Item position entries
______
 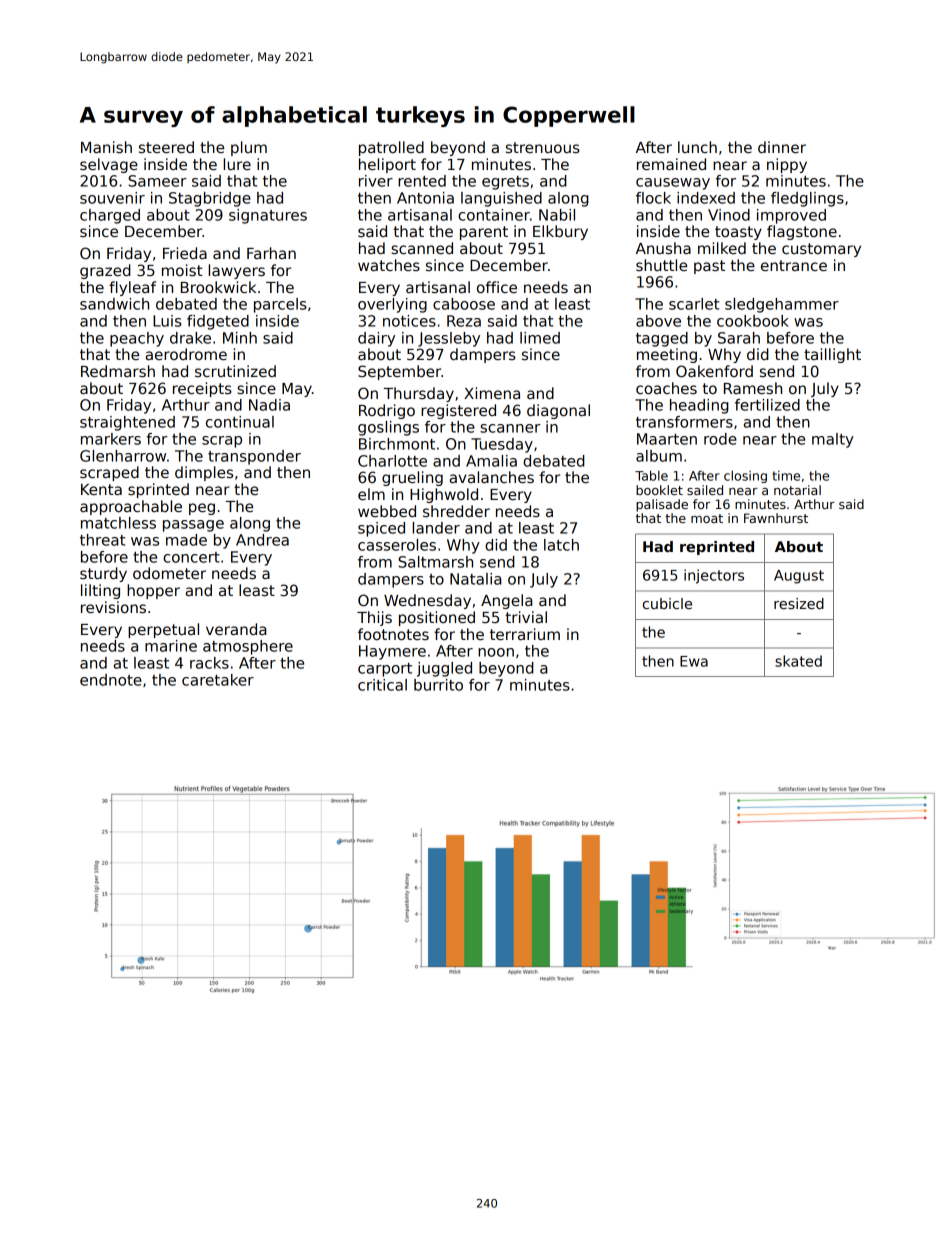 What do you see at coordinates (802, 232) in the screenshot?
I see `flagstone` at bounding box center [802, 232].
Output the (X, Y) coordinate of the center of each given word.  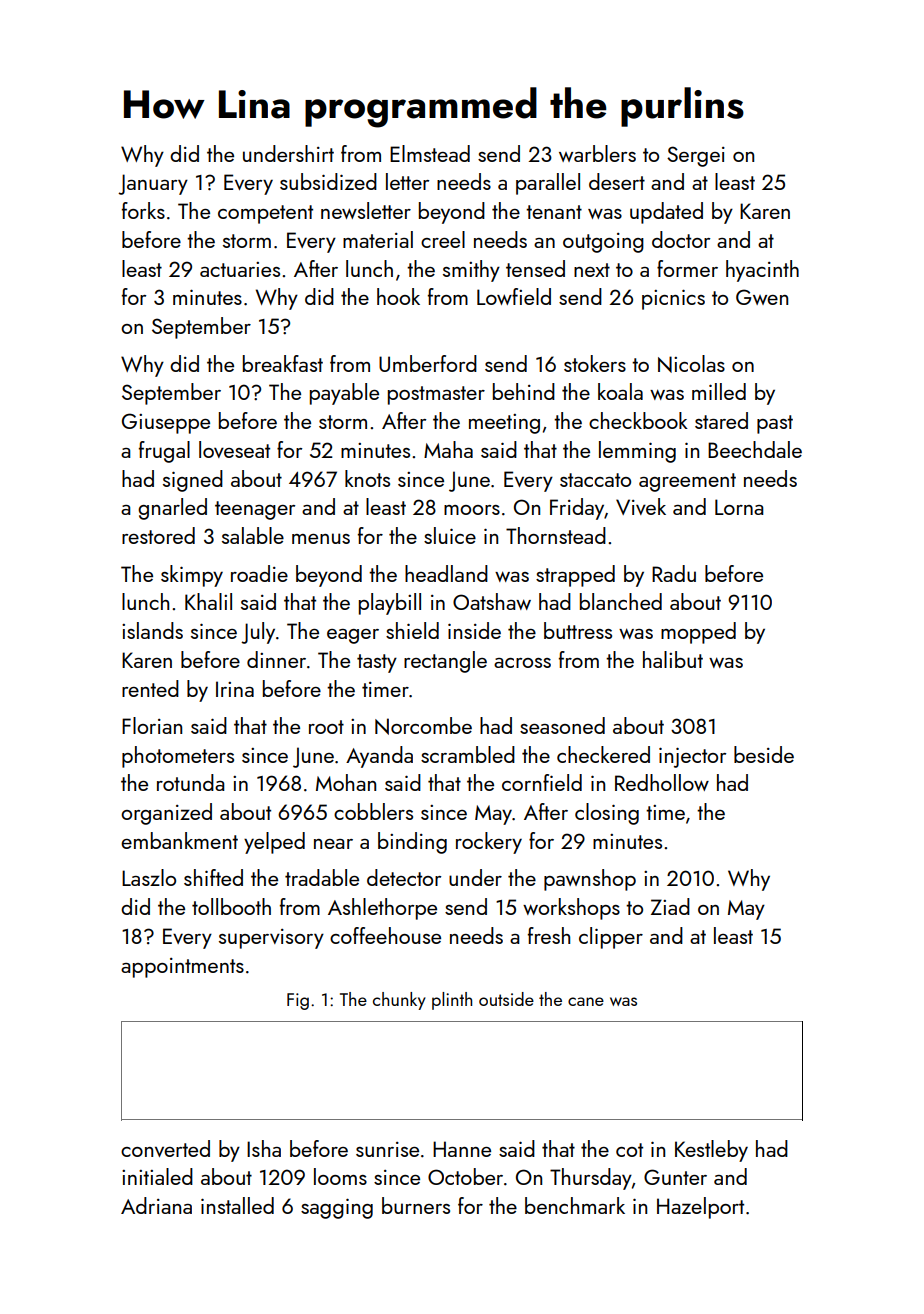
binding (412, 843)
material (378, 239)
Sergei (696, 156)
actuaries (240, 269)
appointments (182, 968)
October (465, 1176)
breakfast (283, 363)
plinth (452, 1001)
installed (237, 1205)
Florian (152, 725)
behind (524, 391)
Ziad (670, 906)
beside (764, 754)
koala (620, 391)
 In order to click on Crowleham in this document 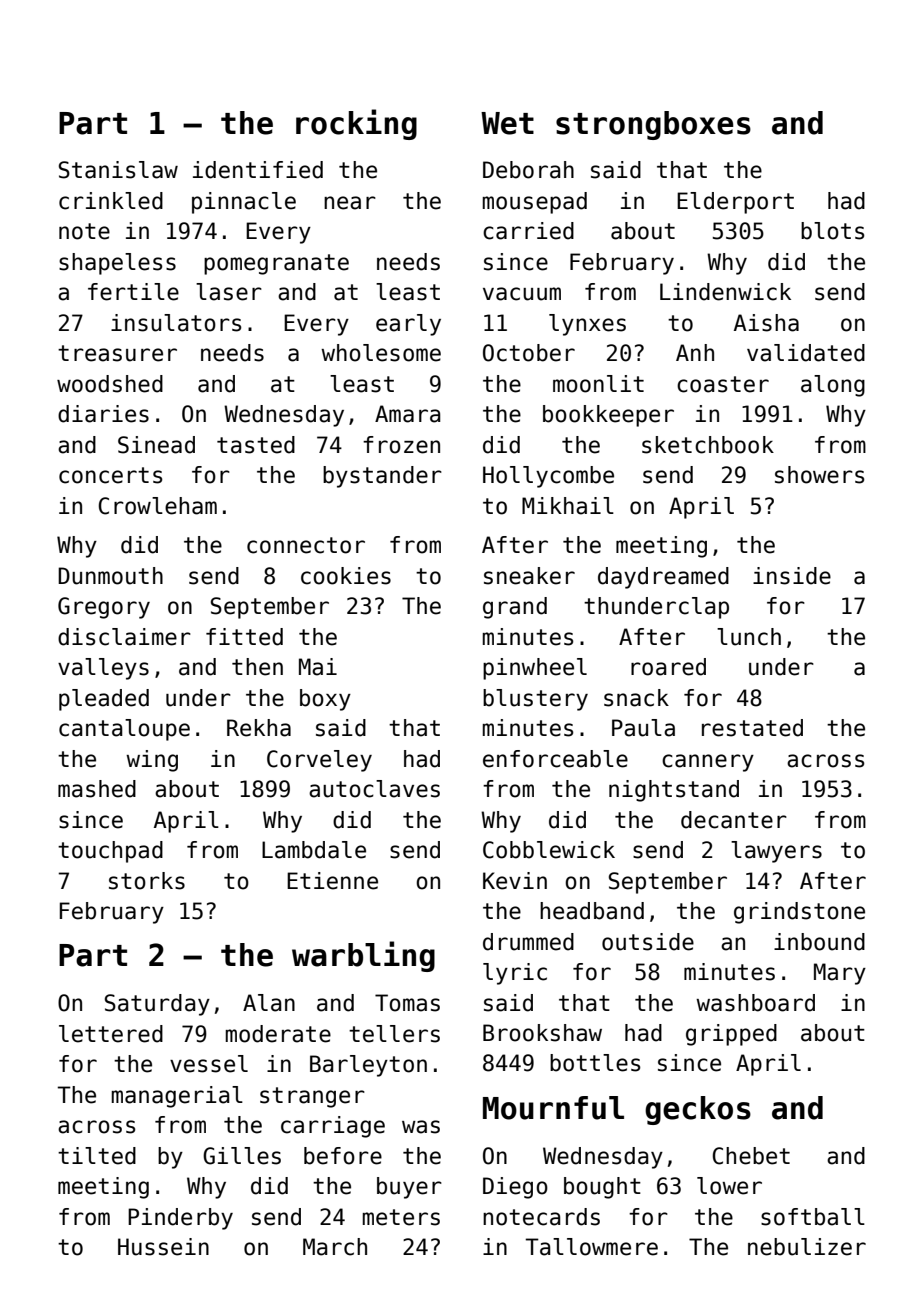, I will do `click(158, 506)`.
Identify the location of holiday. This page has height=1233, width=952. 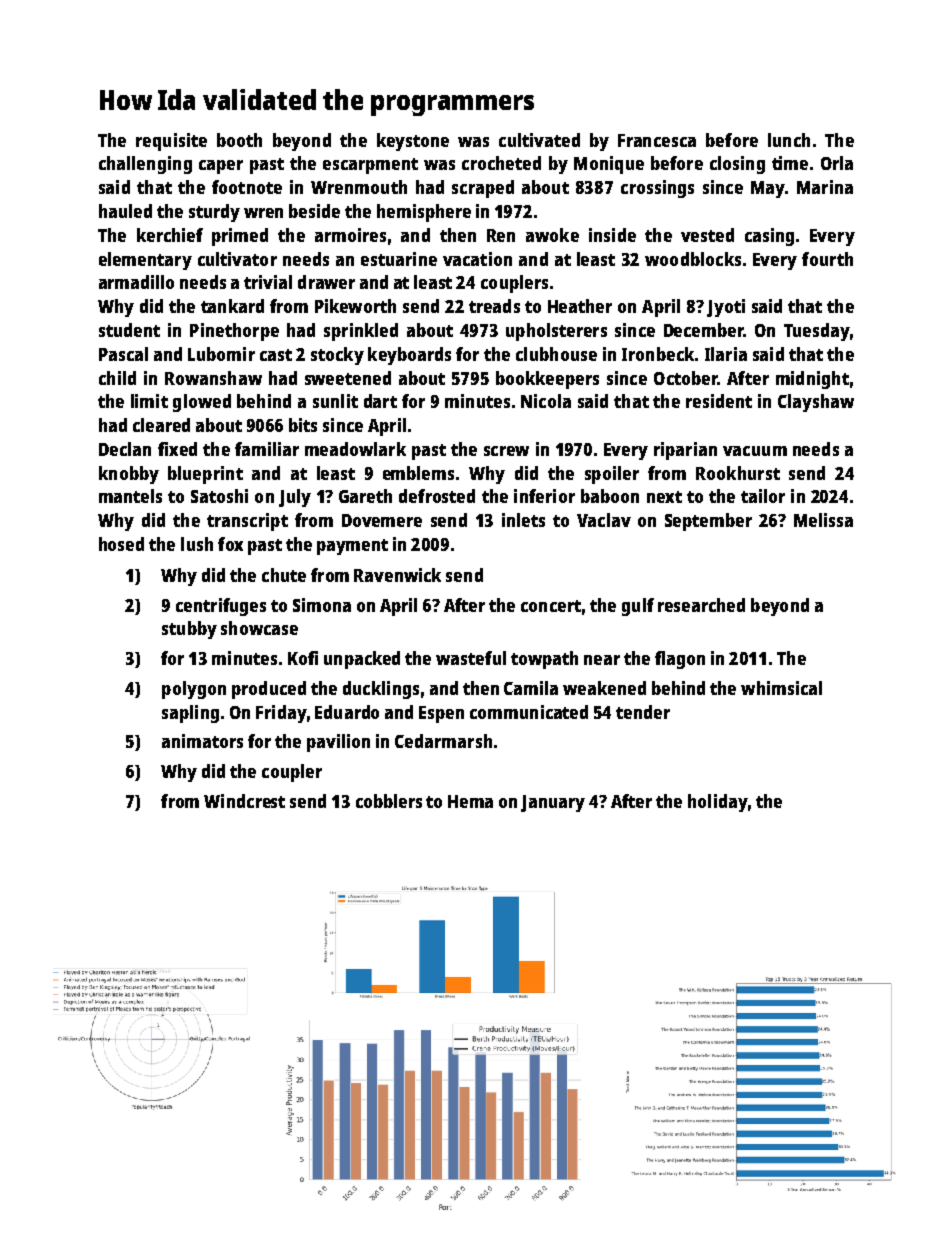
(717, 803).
______
◆ **Given request**
Duplicate the material from its beginning through the line containing "breakfast (283, 363)", including that line, and omit the pictures from your copy.

◆ **Task answer**
  What do you see at coordinates (802, 232) in the screenshot?
I see `flagstone` at bounding box center [802, 232].
Output the (X, Y) coordinate of the center of each given word.  
binding (412, 843)
material (378, 239)
Sergei (696, 156)
actuaries (240, 269)
appointments (182, 968)
October (465, 1176)
breakfast (283, 363)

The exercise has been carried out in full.